◆ Task objective
With the pictures removed, write out the full listing below exactly.

◆ Data for the task
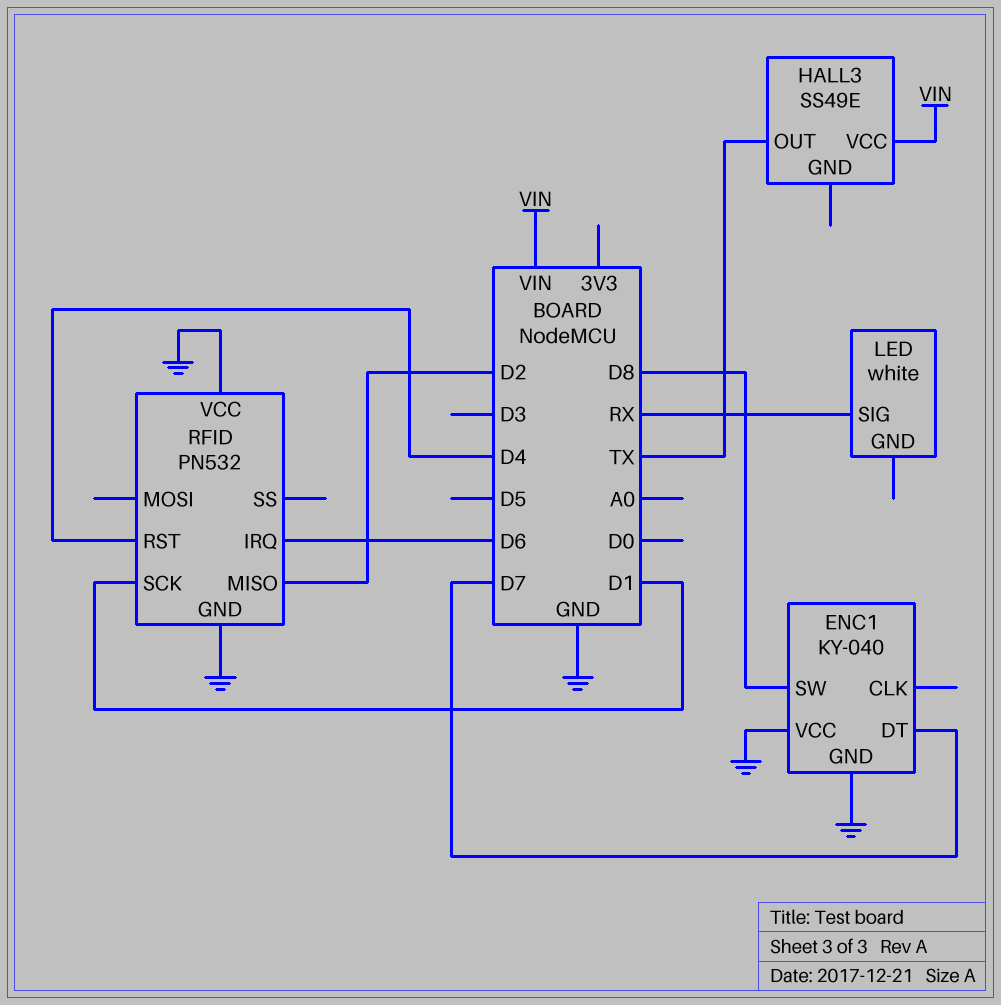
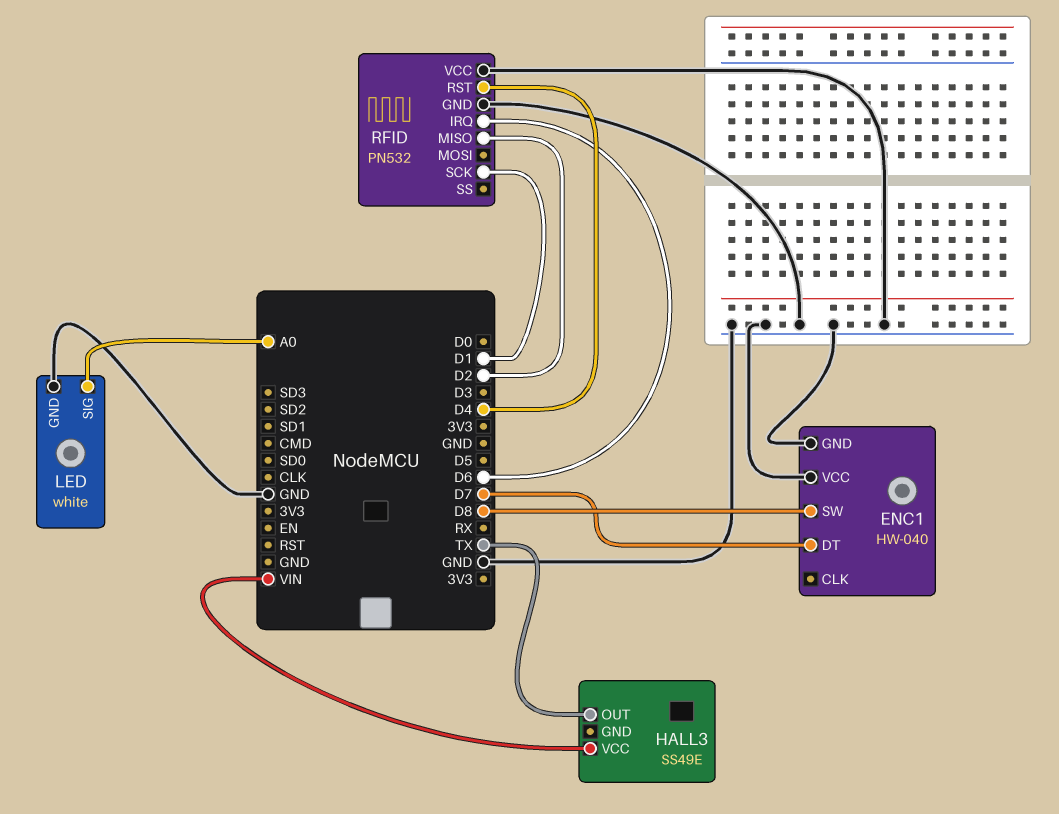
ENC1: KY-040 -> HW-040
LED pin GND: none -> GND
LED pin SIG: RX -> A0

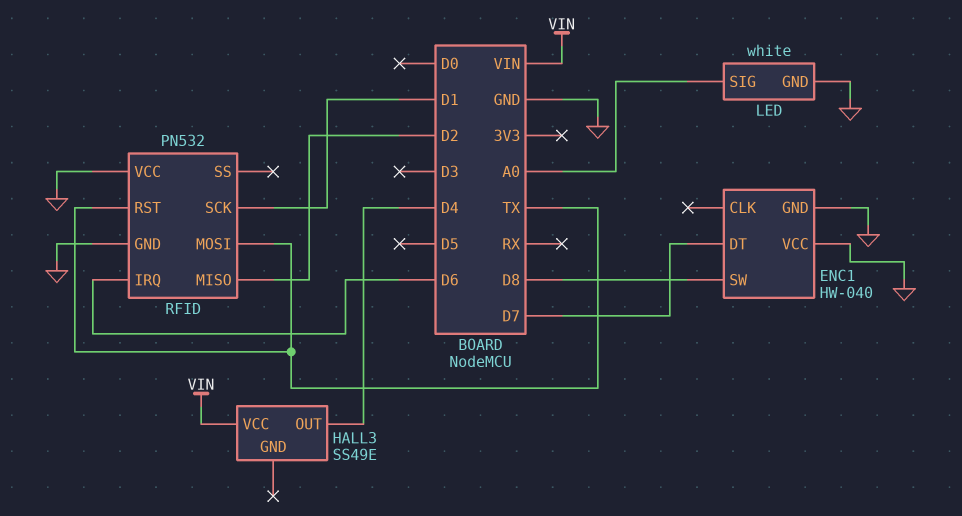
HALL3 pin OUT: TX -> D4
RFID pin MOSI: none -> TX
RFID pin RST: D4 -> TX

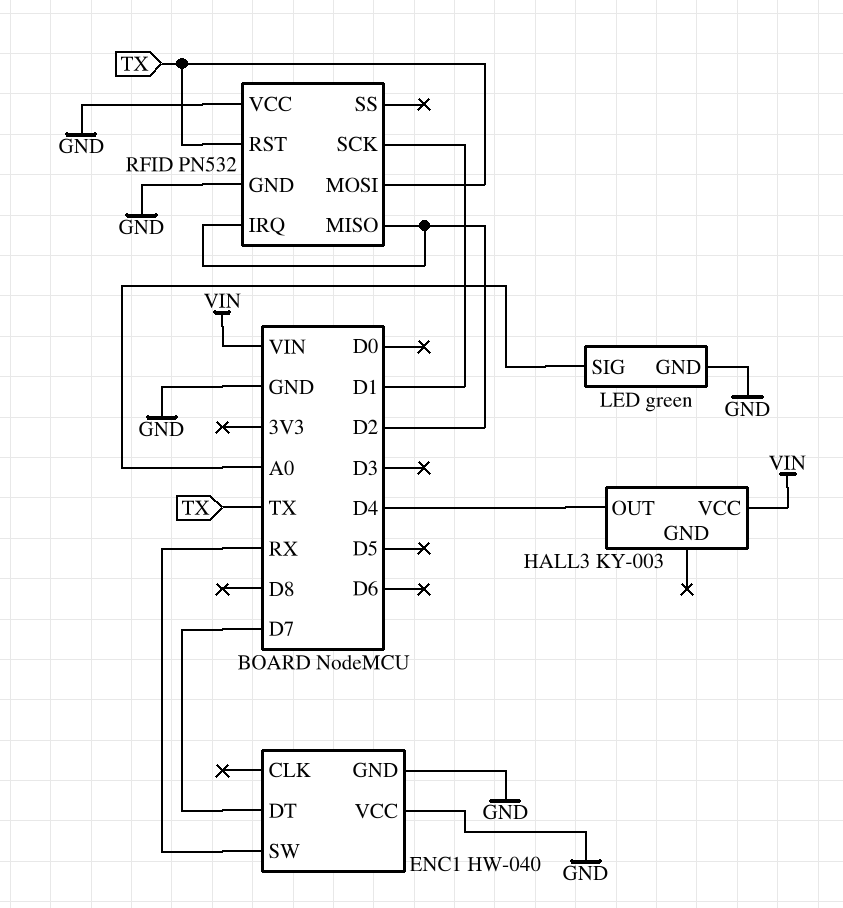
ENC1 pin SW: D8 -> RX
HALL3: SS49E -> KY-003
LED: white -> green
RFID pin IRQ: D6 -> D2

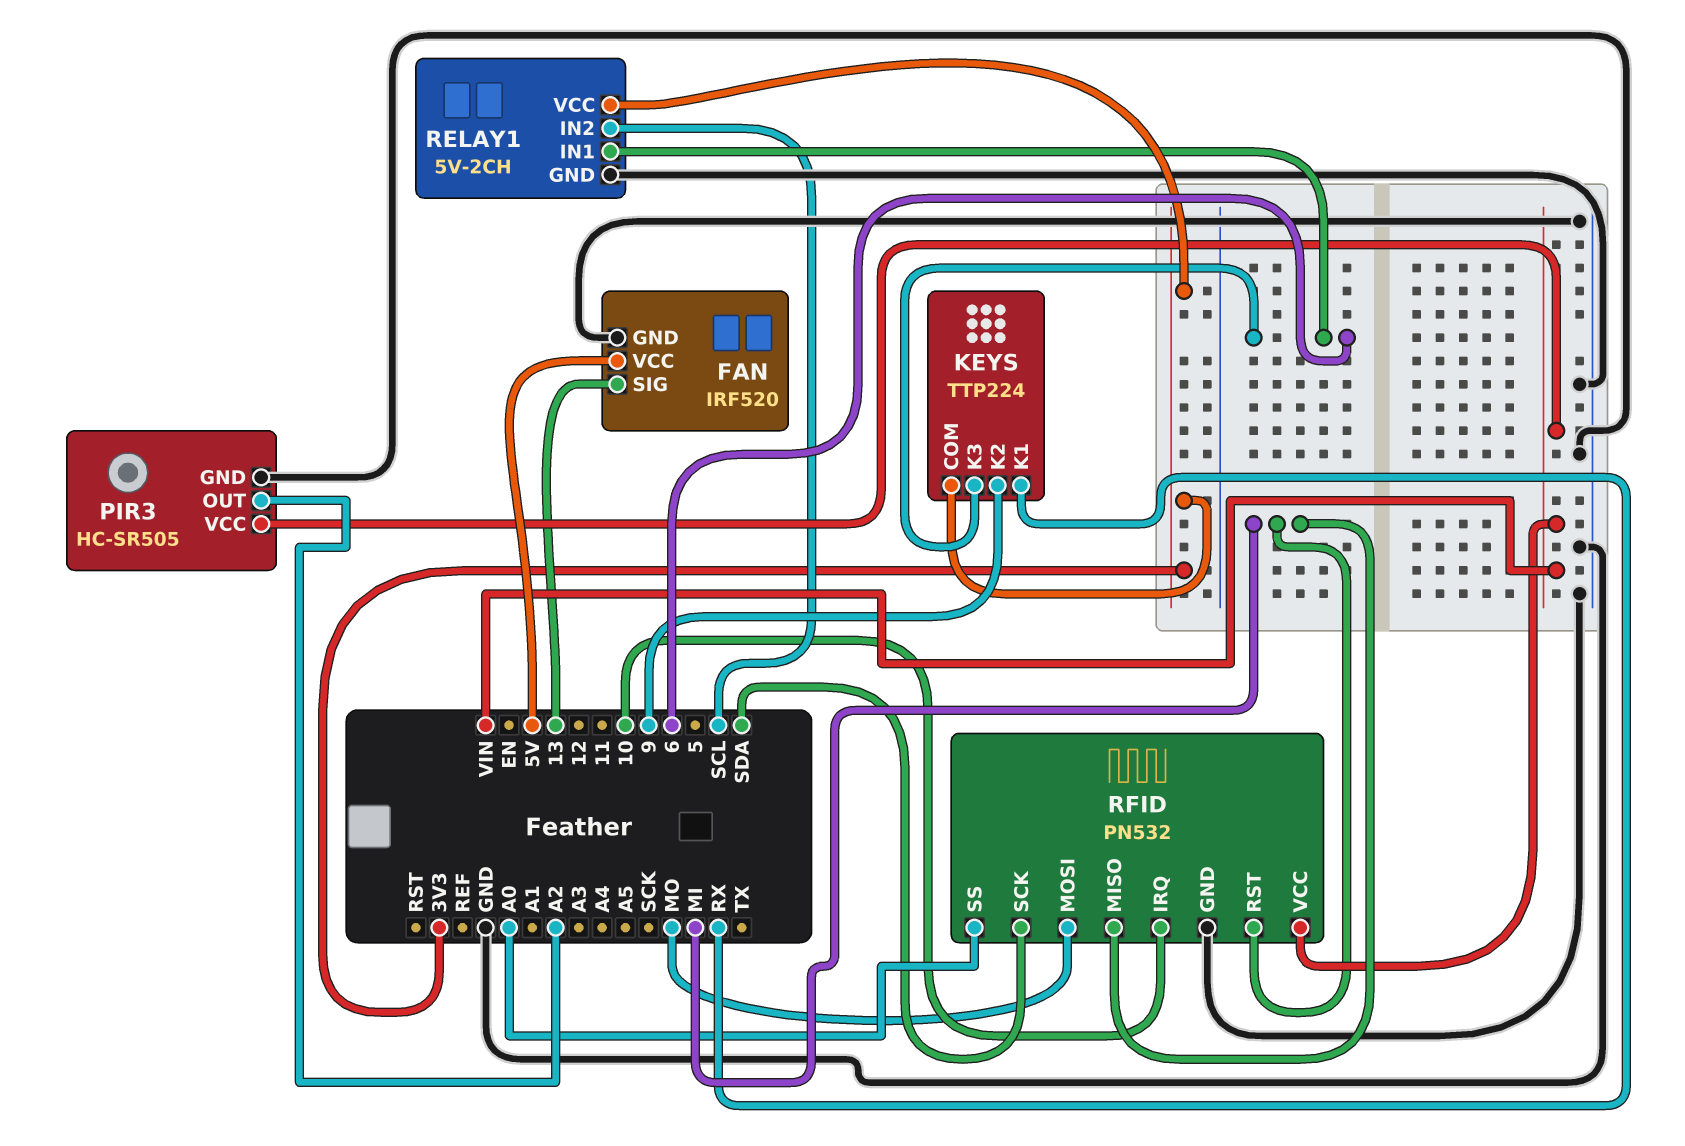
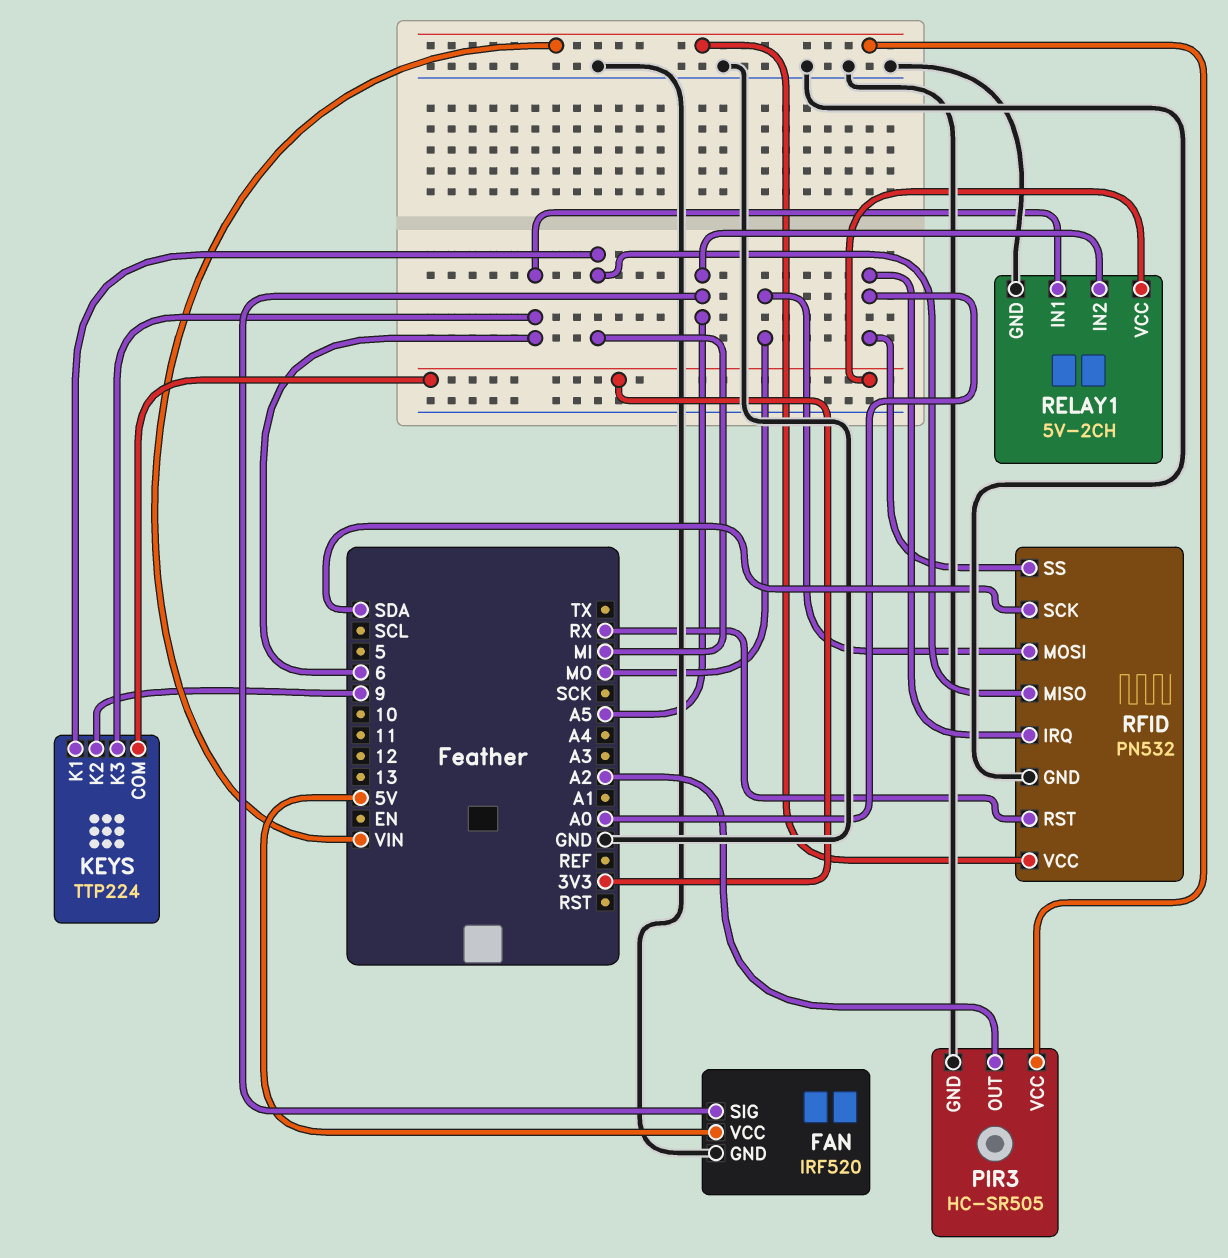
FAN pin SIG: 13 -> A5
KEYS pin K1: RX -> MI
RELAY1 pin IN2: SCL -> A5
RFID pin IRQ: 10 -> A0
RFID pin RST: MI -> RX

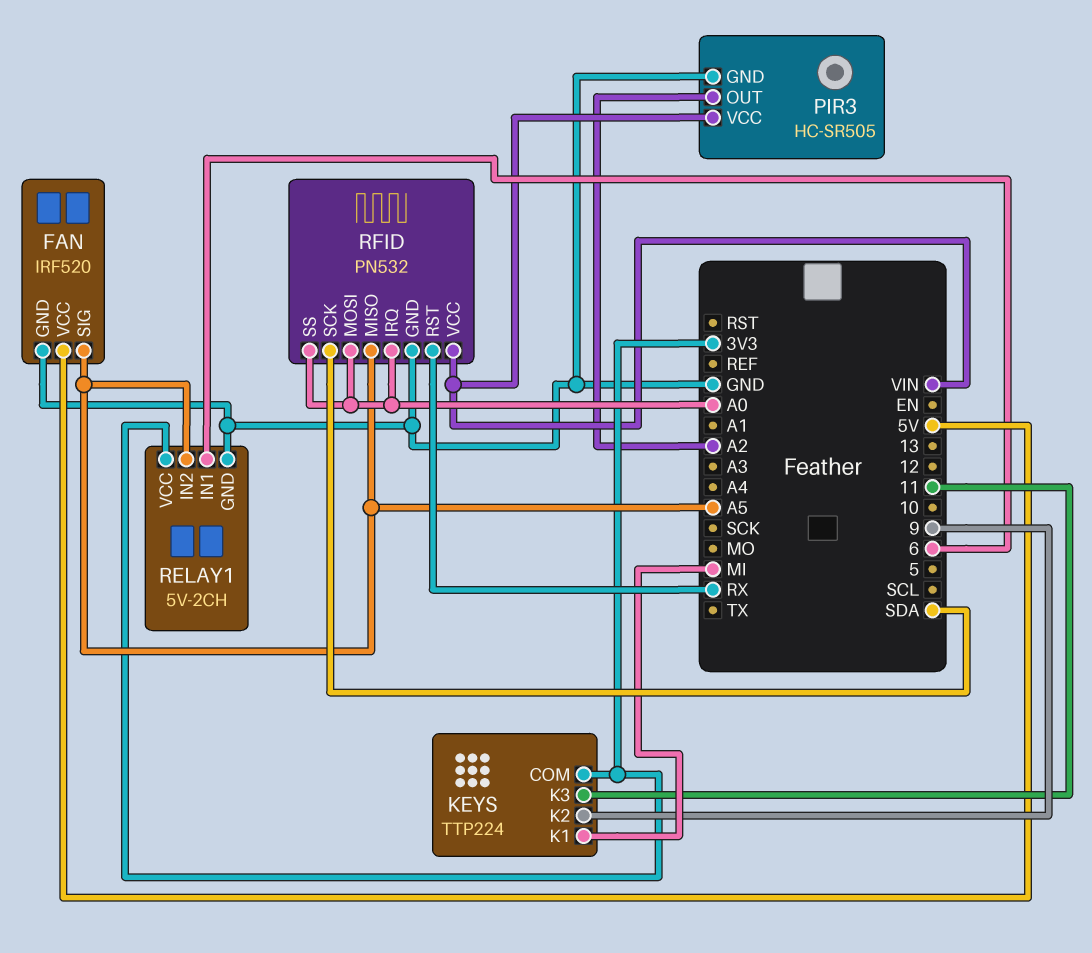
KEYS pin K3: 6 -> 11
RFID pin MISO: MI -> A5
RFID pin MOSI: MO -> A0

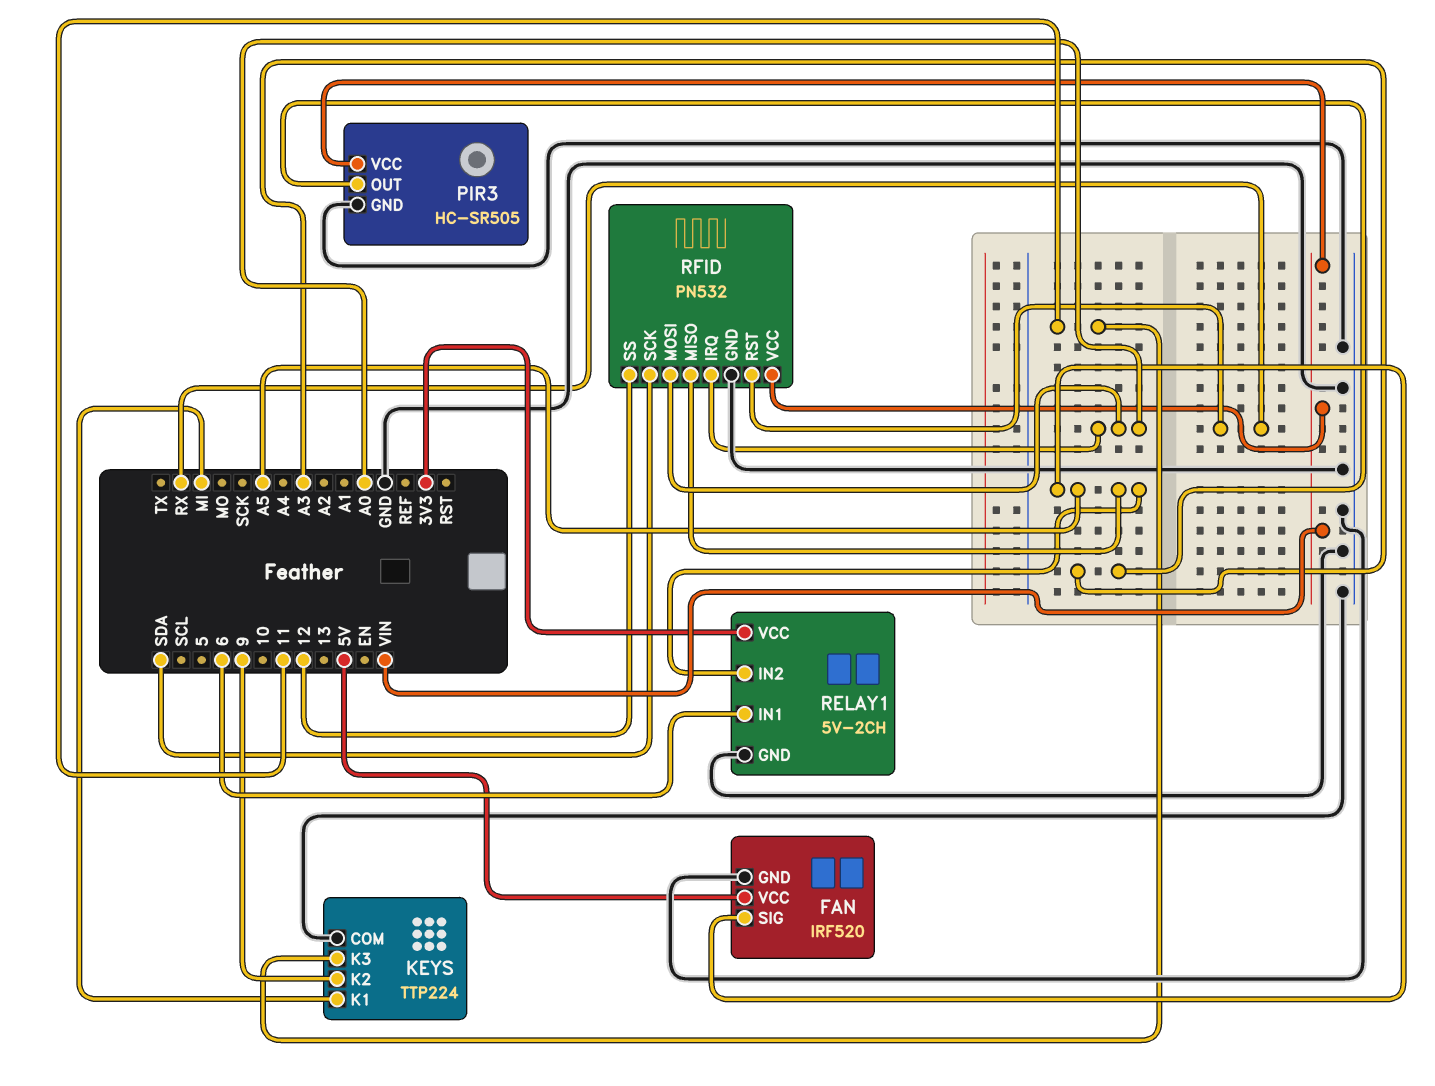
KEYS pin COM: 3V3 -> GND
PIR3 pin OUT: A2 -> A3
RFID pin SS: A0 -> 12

◆ Solution to this exercise
ENC1: KY-040 -> HW-040
LED pin GND: none -> GND
LED pin SIG: RX -> A0

HALL3 pin OUT: TX -> D4
RFID pin MOSI: none -> TX
RFID pin RST: D4 -> TX

ENC1 pin SW: D8 -> RX
HALL3: SS49E -> KY-003
LED: white -> green
RFID pin IRQ: D6 -> D2

FAN pin SIG: 13 -> A5
KEYS pin K1: RX -> MI
RELAY1 pin IN2: SCL -> A5
RFID pin IRQ: 10 -> A0
RFID pin RST: MI -> RX

KEYS pin K3: 6 -> 11
RFID pin MISO: MI -> A5
RFID pin MOSI: MO -> A0

KEYS pin COM: 3V3 -> GND
PIR3 pin OUT: A2 -> A3
RFID pin SS: A0 -> 12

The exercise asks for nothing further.